Change listing data
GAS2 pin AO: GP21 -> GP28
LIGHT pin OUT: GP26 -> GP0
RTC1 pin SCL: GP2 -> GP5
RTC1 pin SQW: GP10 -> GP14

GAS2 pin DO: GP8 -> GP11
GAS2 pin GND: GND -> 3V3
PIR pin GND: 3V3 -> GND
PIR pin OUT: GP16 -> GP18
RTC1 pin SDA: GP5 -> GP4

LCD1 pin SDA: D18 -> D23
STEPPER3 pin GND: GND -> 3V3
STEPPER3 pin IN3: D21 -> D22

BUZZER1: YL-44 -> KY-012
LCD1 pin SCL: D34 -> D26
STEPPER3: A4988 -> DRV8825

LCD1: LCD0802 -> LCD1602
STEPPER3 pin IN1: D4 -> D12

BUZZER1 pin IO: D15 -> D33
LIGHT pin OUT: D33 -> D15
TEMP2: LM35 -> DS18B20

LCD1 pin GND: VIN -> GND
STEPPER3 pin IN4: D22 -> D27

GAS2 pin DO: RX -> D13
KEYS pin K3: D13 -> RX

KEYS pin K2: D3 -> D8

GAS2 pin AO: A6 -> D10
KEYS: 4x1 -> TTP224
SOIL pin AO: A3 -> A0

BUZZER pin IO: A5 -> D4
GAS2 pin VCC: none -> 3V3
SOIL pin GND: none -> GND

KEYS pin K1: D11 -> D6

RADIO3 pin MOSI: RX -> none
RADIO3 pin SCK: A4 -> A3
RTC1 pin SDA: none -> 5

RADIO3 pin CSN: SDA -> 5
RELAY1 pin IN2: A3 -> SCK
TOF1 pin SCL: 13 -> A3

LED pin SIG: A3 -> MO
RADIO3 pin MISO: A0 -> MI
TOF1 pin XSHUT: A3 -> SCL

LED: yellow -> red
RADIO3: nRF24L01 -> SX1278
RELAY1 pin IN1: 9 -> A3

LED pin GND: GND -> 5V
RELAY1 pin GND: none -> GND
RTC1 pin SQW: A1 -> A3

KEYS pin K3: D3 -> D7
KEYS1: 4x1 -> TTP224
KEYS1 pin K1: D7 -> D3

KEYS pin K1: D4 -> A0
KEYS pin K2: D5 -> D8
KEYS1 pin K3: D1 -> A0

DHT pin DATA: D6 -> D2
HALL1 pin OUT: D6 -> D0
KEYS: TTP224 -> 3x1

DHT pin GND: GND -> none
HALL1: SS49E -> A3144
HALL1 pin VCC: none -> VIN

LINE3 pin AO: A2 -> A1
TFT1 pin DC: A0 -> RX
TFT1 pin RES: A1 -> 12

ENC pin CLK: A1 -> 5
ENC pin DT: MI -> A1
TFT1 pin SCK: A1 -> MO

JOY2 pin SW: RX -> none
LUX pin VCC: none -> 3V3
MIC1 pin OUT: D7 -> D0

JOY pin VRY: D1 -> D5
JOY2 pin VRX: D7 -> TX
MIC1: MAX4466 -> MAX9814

* [ASSIGNED TASK]: Copy out exactly the lines that run from the one holding "RTC1 pin SDA: none -> 5" through the end of the data above.

* [RESULT]:
RTC1 pin SDA: none -> 5

RADIO3 pin CSN: SDA -> 5
RELAY1 pin IN2: A3 -> SCK
TOF1 pin SCL: 13 -> A3

LED pin SIG: A3 -> MO
RADIO3 pin MISO: A0 -> MI
TOF1 pin XSHUT: A3 -> SCL

LED: yellow -> red
RADIO3: nRF24L01 -> SX1278
RELAY1 pin IN1: 9 -> A3

LED pin GND: GND -> 5V
RELAY1 pin GND: none -> GND
RTC1 pin SQW: A1 -> A3

KEYS pin K3: D3 -> D7
KEYS1: 4x1 -> TTP224
KEYS1 pin K1: D7 -> D3

KEYS pin K1: D4 -> A0
KEYS pin K2: D5 -> D8
KEYS1 pin K3: D1 -> A0

DHT pin DATA: D6 -> D2
HALL1 pin OUT: D6 -> D0
KEYS: TTP224 -> 3x1

DHT pin GND: GND -> none
HALL1: SS49E -> A3144
HALL1 pin VCC: none -> VIN

LINE3 pin AO: A2 -> A1
TFT1 pin DC: A0 -> RX
TFT1 pin RES: A1 -> 12

ENC pin CLK: A1 -> 5
ENC pin DT: MI -> A1
TFT1 pin SCK: A1 -> MO

JOY2 pin SW: RX -> none
LUX pin VCC: none -> 3V3
MIC1 pin OUT: D7 -> D0

JOY pin VRY: D1 -> D5
JOY2 pin VRX: D7 -> TX
MIC1: MAX4466 -> MAX9814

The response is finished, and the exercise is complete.